──────── Raw data ────────

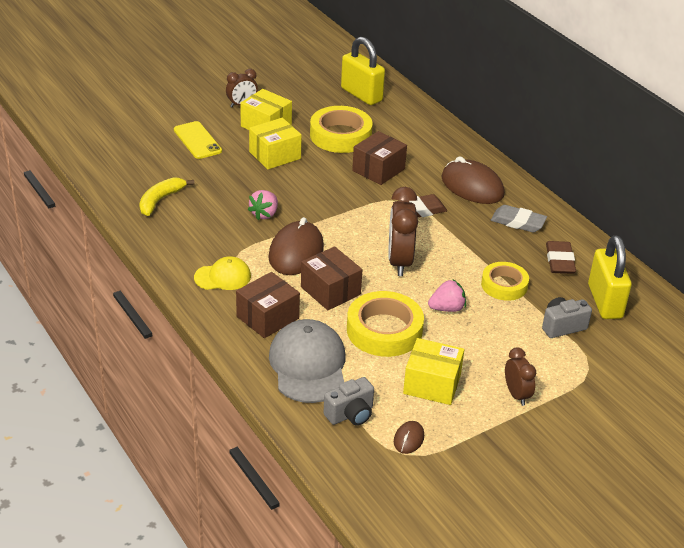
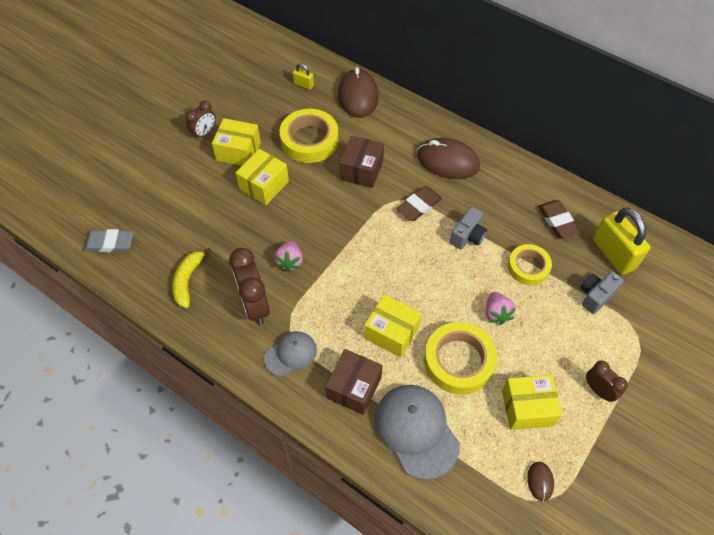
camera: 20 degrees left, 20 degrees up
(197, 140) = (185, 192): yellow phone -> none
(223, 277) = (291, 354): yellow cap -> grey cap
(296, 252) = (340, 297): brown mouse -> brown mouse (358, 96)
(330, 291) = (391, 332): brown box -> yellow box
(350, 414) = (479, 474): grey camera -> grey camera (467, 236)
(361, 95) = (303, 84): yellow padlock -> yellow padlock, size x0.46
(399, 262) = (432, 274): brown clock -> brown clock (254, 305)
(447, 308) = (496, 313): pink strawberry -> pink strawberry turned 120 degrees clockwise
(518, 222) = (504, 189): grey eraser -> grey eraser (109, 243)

────────
──────── Raw data ────────

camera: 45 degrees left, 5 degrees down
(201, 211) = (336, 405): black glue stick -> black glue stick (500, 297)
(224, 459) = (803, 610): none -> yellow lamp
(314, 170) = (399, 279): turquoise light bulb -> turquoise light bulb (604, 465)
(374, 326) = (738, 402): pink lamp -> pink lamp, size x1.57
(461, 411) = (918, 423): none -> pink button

────────
──────── Raw data ────────

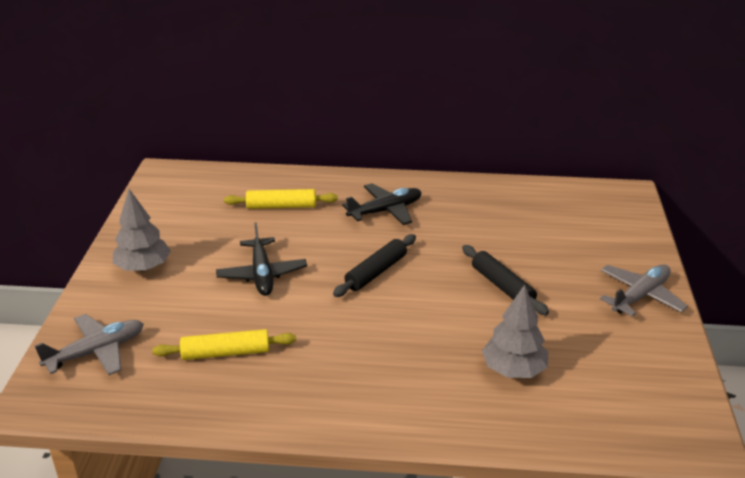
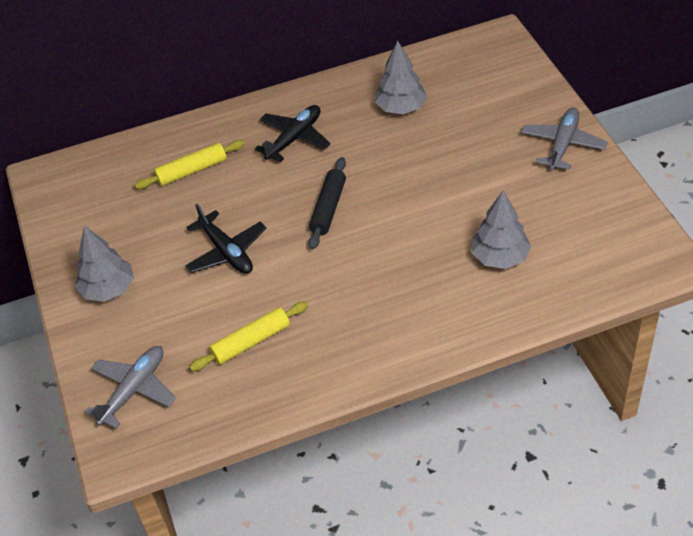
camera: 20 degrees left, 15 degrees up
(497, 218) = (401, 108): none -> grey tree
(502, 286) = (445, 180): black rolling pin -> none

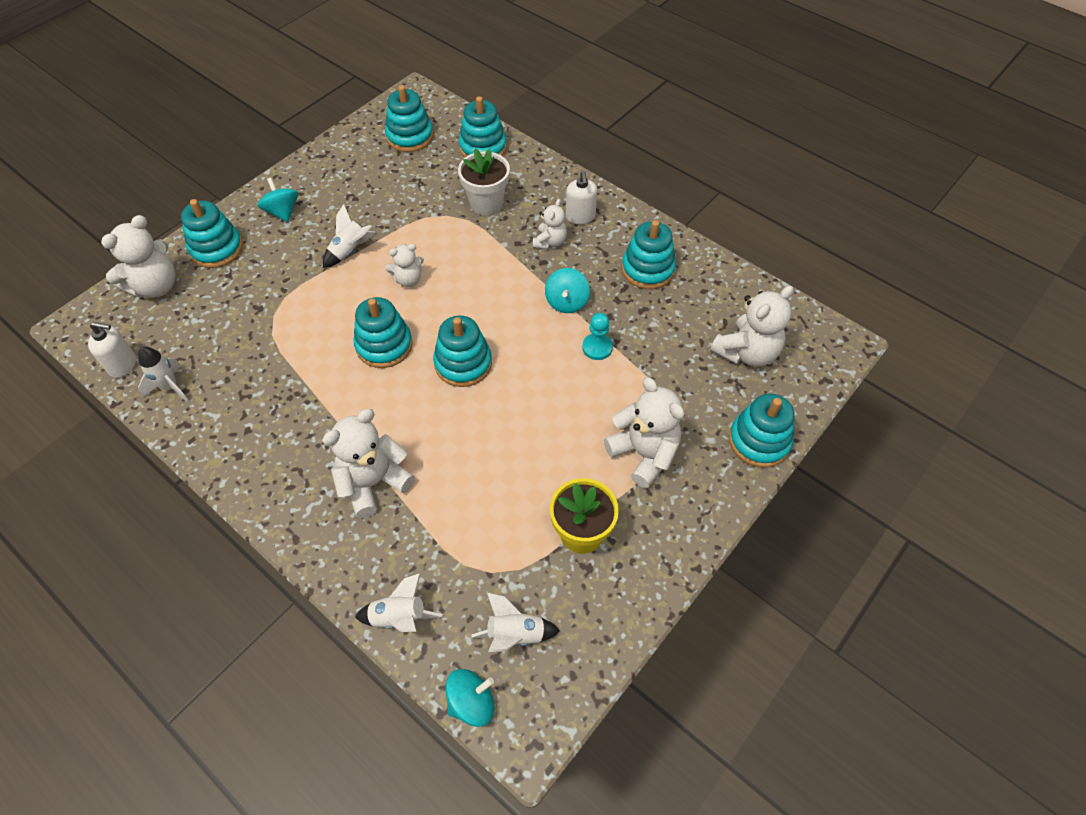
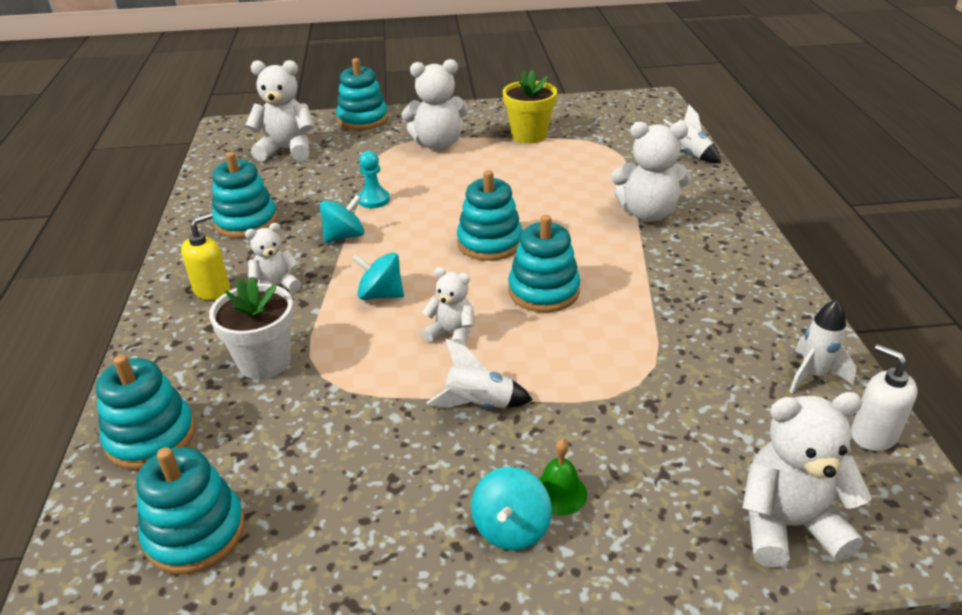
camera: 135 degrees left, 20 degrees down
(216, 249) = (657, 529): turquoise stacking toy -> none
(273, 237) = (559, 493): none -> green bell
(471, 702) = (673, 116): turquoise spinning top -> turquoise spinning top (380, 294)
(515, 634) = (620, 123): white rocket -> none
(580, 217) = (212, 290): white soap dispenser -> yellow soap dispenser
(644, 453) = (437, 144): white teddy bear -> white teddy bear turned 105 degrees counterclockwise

────────

Within the entries above, find the string "turned" and return each line that holds it.

(447, 308) = (496, 313): pink strawberry -> pink strawberry turned 120 degrees clockwise
(644, 453) = (437, 144): white teddy bear -> white teddy bear turned 105 degrees counterclockwise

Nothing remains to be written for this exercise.